[WHAT YOU HAVE TO DO]:
Below are the entries; give again exactly the lines from the one mentioning "C2: 330pF (+5V, COM) -> 150nF (+5V, COM)" through the one mentioning "BT1: 9V (plus", inclusive.

[Stored data]
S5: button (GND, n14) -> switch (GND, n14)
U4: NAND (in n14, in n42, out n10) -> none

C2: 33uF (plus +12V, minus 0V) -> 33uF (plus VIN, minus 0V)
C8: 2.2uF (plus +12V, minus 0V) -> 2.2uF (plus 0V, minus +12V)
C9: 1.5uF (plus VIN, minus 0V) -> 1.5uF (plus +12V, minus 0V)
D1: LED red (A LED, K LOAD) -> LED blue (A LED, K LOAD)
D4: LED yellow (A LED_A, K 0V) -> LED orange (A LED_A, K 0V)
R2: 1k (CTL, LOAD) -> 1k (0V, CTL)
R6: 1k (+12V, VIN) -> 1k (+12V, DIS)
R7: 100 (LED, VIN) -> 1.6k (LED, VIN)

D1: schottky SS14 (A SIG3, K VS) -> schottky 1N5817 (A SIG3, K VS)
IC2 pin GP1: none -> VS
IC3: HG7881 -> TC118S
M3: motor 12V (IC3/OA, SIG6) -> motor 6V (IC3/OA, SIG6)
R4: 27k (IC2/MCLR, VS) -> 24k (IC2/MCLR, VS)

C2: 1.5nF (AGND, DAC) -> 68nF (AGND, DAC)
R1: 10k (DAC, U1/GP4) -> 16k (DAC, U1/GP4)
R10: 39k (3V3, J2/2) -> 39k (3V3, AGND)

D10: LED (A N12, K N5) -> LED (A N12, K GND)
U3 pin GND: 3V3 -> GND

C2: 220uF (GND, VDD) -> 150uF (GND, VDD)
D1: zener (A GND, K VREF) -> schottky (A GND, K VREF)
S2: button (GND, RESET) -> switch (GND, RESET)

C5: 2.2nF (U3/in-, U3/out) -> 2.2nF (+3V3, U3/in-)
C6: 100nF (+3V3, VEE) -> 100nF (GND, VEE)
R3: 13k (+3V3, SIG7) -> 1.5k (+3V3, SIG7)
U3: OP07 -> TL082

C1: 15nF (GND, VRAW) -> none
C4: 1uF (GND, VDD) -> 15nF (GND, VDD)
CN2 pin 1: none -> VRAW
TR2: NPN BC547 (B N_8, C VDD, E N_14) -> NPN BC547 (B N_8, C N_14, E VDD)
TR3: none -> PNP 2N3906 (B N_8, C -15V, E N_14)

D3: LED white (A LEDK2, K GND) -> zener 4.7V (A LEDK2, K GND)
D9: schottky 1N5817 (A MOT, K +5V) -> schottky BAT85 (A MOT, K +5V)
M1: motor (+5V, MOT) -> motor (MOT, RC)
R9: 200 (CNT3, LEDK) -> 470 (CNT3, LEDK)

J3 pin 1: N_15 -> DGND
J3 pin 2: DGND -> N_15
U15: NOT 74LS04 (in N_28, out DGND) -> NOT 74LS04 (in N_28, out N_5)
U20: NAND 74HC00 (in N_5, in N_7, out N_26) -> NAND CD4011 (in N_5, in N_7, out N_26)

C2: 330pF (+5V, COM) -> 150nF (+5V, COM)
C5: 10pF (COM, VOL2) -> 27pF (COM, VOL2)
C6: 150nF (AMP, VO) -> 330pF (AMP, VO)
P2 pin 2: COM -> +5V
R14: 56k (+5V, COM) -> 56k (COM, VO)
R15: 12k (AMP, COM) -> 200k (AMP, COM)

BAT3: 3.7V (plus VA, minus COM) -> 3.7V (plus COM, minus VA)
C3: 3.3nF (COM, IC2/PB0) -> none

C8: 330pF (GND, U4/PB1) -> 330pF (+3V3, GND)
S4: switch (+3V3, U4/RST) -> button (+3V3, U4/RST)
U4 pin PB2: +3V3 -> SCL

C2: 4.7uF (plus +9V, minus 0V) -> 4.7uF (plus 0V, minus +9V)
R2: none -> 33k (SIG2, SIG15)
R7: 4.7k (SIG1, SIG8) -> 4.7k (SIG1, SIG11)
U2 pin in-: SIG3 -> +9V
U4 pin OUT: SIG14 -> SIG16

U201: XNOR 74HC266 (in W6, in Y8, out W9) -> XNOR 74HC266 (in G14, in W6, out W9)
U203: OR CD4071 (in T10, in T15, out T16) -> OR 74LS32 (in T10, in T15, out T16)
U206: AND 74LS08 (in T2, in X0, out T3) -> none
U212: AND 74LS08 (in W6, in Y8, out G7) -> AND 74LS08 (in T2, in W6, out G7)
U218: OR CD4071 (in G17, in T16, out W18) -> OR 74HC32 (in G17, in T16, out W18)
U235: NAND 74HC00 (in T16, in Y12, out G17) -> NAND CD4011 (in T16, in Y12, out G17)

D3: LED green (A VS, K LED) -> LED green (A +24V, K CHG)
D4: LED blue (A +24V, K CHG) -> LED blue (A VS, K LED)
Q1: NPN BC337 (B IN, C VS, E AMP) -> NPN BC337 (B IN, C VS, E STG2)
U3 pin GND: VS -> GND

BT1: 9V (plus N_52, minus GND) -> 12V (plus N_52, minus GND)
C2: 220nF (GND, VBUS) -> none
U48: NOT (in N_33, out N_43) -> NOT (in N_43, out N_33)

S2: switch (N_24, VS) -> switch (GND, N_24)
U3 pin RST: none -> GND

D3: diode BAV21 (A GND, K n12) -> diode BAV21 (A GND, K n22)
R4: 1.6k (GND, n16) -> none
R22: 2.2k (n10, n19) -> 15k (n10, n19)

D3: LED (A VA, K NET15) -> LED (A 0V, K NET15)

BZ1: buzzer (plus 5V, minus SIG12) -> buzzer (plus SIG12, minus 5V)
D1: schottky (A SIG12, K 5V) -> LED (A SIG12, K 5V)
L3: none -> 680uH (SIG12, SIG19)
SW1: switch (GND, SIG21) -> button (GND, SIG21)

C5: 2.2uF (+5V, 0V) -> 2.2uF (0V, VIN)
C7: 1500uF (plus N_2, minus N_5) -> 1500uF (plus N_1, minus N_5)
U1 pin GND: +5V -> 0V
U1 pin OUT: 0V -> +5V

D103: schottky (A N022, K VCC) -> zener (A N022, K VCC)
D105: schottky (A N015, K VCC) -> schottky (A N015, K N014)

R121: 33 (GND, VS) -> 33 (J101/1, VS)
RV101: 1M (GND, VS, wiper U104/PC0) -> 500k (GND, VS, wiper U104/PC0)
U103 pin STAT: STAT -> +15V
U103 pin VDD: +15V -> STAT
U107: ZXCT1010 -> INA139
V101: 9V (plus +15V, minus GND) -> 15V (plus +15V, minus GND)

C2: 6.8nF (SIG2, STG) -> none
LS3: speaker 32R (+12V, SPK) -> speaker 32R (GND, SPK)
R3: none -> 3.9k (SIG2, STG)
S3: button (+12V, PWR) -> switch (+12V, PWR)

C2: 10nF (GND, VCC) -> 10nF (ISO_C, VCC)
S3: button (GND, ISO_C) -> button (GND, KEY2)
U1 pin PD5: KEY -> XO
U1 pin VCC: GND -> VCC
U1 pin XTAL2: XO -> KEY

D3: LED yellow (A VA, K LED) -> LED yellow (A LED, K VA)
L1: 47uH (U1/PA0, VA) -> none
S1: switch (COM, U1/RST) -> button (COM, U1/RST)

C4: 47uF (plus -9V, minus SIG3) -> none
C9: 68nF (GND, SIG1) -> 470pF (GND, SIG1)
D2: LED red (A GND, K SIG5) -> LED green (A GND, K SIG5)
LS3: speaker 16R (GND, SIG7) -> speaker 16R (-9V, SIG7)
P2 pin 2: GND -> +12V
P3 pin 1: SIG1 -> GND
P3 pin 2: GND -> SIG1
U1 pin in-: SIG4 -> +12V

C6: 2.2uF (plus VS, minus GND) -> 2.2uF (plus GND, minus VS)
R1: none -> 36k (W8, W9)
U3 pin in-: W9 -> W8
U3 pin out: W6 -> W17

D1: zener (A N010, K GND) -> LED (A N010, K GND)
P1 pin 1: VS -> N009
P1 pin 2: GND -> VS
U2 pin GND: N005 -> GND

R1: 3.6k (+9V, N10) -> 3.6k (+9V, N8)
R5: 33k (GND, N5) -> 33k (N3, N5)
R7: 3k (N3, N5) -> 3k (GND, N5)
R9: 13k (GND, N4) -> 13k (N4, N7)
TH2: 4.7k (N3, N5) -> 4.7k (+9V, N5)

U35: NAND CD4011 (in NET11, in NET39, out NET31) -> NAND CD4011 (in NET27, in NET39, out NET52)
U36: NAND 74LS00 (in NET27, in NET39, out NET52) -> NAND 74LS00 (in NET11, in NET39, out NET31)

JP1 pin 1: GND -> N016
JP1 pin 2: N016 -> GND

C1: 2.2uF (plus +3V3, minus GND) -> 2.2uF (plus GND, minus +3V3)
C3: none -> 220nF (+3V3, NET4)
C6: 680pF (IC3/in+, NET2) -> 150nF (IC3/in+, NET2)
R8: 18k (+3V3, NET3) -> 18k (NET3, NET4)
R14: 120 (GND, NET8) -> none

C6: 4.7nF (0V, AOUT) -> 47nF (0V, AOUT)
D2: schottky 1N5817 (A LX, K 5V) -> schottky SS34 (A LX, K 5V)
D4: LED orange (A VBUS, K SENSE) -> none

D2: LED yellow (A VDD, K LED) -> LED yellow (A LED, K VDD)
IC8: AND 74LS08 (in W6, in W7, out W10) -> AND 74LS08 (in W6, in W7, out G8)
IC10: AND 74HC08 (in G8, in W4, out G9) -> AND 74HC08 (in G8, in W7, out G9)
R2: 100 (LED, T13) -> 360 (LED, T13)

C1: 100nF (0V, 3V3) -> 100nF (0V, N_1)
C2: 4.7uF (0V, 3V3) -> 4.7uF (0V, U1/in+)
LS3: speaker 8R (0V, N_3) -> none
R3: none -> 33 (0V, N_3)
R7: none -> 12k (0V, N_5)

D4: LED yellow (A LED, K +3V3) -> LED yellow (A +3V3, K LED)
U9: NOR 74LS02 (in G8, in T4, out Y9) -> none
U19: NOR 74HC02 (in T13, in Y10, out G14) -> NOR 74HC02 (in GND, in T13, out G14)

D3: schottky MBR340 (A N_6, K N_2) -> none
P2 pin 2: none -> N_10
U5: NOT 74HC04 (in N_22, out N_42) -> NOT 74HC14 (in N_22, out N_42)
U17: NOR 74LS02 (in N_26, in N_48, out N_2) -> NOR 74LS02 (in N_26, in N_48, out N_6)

[OUTPUT FOR THIS TASK]:
C2: 330pF (+5V, COM) -> 150nF (+5V, COM)
C5: 10pF (COM, VOL2) -> 27pF (COM, VOL2)
C6: 150nF (AMP, VO) -> 330pF (AMP, VO)
P2 pin 2: COM -> +5V
R14: 56k (+5V, COM) -> 56k (COM, VO)
R15: 12k (AMP, COM) -> 200k (AMP, COM)

BAT3: 3.7V (plus VA, minus COM) -> 3.7V (plus COM, minus VA)
C3: 3.3nF (COM, IC2/PB0) -> none

C8: 330pF (GND, U4/PB1) -> 330pF (+3V3, GND)
S4: switch (+3V3, U4/RST) -> button (+3V3, U4/RST)
U4 pin PB2: +3V3 -> SCL

C2: 4.7uF (plus +9V, minus 0V) -> 4.7uF (plus 0V, minus +9V)
R2: none -> 33k (SIG2, SIG15)
R7: 4.7k (SIG1, SIG8) -> 4.7k (SIG1, SIG11)
U2 pin in-: SIG3 -> +9V
U4 pin OUT: SIG14 -> SIG16

U201: XNOR 74HC266 (in W6, in Y8, out W9) -> XNOR 74HC266 (in G14, in W6, out W9)
U203: OR CD4071 (in T10, in T15, out T16) -> OR 74LS32 (in T10, in T15, out T16)
U206: AND 74LS08 (in T2, in X0, out T3) -> none
U212: AND 74LS08 (in W6, in Y8, out G7) -> AND 74LS08 (in T2, in W6, out G7)
U218: OR CD4071 (in G17, in T16, out W18) -> OR 74HC32 (in G17, in T16, out W18)
U235: NAND 74HC00 (in T16, in Y12, out G17) -> NAND CD4011 (in T16, in Y12, out G17)

D3: LED green (A VS, K LED) -> LED green (A +24V, K CHG)
D4: LED blue (A +24V, K CHG) -> LED blue (A VS, K LED)
Q1: NPN BC337 (B IN, C VS, E AMP) -> NPN BC337 (B IN, C VS, E STG2)
U3 pin GND: VS -> GND

BT1: 9V (plus N_52, minus GND) -> 12V (plus N_52, minus GND)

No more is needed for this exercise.